| REQUIRED ACTION |
Give again only those lines from the start of the entries through the line holding "(404, 485) = (310, 429): turquoise", leaving them as they are.

| THE DATA |
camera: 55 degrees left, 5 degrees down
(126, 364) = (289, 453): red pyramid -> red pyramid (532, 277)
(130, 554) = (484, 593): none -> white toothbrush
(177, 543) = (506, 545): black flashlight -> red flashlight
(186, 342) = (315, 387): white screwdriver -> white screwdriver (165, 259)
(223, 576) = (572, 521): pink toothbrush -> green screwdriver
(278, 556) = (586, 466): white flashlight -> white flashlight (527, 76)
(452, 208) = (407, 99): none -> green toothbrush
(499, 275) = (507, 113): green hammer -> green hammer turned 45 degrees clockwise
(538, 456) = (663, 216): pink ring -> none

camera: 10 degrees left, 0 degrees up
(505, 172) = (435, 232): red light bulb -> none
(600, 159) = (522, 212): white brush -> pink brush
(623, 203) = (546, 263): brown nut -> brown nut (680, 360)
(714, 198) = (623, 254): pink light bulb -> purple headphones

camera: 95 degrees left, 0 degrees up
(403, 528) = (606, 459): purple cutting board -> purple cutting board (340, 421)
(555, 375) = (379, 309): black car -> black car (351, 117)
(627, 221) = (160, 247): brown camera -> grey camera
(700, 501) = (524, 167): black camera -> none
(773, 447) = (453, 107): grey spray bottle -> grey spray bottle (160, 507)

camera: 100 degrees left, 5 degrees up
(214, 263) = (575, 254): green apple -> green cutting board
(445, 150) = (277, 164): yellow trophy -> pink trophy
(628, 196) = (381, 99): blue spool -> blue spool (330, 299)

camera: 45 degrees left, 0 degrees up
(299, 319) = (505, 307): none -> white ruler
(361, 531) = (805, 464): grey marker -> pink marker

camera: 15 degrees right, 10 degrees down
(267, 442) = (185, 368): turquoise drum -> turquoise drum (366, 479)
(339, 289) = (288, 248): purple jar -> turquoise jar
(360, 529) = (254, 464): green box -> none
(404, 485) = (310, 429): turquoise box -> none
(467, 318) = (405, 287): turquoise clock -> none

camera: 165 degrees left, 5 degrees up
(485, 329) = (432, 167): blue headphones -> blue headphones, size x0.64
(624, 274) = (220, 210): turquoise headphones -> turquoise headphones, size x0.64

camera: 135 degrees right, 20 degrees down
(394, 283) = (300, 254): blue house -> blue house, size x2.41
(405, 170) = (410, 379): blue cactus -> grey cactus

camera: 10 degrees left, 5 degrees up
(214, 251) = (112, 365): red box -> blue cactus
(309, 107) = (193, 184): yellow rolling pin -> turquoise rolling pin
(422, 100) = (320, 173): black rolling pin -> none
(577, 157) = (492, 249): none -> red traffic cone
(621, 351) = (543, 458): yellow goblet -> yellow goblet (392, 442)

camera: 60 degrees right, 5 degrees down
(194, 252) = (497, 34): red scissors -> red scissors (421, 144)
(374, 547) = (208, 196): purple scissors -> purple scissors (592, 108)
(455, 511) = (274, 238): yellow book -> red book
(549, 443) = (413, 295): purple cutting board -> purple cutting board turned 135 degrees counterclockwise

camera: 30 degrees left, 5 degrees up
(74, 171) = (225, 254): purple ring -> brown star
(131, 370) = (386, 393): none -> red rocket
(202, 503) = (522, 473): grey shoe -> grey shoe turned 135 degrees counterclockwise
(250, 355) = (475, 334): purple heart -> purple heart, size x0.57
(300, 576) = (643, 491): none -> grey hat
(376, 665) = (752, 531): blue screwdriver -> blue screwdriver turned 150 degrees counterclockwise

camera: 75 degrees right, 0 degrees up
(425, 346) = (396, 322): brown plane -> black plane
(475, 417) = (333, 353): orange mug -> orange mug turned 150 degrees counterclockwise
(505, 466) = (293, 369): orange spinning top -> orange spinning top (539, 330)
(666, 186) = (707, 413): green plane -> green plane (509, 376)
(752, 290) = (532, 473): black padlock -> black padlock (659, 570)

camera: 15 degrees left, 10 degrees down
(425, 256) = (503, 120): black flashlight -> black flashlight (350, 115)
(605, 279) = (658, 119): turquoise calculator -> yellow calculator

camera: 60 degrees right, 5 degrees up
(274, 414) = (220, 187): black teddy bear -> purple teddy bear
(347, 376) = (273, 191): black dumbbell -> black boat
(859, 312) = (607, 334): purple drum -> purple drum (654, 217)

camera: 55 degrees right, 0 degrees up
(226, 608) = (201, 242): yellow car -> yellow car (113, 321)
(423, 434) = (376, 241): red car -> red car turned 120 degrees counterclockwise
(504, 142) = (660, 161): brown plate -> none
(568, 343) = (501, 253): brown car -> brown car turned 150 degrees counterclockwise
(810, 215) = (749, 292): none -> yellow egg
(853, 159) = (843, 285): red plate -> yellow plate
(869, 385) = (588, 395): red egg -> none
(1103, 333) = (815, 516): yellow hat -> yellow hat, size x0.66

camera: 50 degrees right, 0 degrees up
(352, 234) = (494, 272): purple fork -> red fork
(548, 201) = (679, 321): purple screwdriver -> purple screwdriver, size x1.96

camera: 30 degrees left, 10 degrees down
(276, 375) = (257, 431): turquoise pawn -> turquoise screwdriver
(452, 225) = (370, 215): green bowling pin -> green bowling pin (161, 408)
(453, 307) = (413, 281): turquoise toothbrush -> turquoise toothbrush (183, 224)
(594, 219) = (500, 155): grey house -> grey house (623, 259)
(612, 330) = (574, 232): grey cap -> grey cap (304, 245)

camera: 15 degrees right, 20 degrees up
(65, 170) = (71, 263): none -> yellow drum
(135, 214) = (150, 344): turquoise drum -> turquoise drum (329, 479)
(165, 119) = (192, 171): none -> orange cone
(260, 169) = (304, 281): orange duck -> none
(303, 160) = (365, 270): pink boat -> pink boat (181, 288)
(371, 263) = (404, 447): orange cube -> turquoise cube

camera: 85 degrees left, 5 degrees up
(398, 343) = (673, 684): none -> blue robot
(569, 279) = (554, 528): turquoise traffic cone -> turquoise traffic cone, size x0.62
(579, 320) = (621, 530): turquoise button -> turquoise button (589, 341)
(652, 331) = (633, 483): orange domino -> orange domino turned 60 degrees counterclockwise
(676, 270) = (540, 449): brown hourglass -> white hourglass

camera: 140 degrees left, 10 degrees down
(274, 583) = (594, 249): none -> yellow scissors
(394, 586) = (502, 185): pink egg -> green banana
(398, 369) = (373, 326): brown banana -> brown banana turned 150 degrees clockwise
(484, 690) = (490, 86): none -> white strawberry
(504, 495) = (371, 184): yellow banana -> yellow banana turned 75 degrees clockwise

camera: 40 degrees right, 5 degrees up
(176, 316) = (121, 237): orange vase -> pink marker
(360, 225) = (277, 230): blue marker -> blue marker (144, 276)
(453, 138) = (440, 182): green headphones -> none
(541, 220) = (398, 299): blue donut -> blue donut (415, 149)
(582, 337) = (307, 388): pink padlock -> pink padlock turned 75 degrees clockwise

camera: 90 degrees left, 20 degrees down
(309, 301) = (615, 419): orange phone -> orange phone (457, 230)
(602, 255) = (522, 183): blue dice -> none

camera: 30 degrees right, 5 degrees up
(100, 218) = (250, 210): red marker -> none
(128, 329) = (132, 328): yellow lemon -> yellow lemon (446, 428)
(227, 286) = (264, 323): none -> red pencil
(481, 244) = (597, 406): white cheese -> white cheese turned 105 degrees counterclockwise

| WRITTEN SOLUTION |
camera: 55 degrees left, 5 degrees down
(126, 364) = (289, 453): red pyramid -> red pyramid (532, 277)
(130, 554) = (484, 593): none -> white toothbrush
(177, 543) = (506, 545): black flashlight -> red flashlight
(186, 342) = (315, 387): white screwdriver -> white screwdriver (165, 259)
(223, 576) = (572, 521): pink toothbrush -> green screwdriver
(278, 556) = (586, 466): white flashlight -> white flashlight (527, 76)
(452, 208) = (407, 99): none -> green toothbrush
(499, 275) = (507, 113): green hammer -> green hammer turned 45 degrees clockwise
(538, 456) = (663, 216): pink ring -> none

camera: 10 degrees left, 0 degrees up
(505, 172) = (435, 232): red light bulb -> none
(600, 159) = (522, 212): white brush -> pink brush
(623, 203) = (546, 263): brown nut -> brown nut (680, 360)
(714, 198) = (623, 254): pink light bulb -> purple headphones

camera: 95 degrees left, 0 degrees up
(403, 528) = (606, 459): purple cutting board -> purple cutting board (340, 421)
(555, 375) = (379, 309): black car -> black car (351, 117)
(627, 221) = (160, 247): brown camera -> grey camera
(700, 501) = (524, 167): black camera -> none
(773, 447) = (453, 107): grey spray bottle -> grey spray bottle (160, 507)

camera: 100 degrees left, 5 degrees up
(214, 263) = (575, 254): green apple -> green cutting board
(445, 150) = (277, 164): yellow trophy -> pink trophy
(628, 196) = (381, 99): blue spool -> blue spool (330, 299)

camera: 45 degrees left, 0 degrees up
(299, 319) = (505, 307): none -> white ruler
(361, 531) = (805, 464): grey marker -> pink marker

camera: 15 degrees right, 10 degrees down
(267, 442) = (185, 368): turquoise drum -> turquoise drum (366, 479)
(339, 289) = (288, 248): purple jar -> turquoise jar
(360, 529) = (254, 464): green box -> none
(404, 485) = (310, 429): turquoise box -> none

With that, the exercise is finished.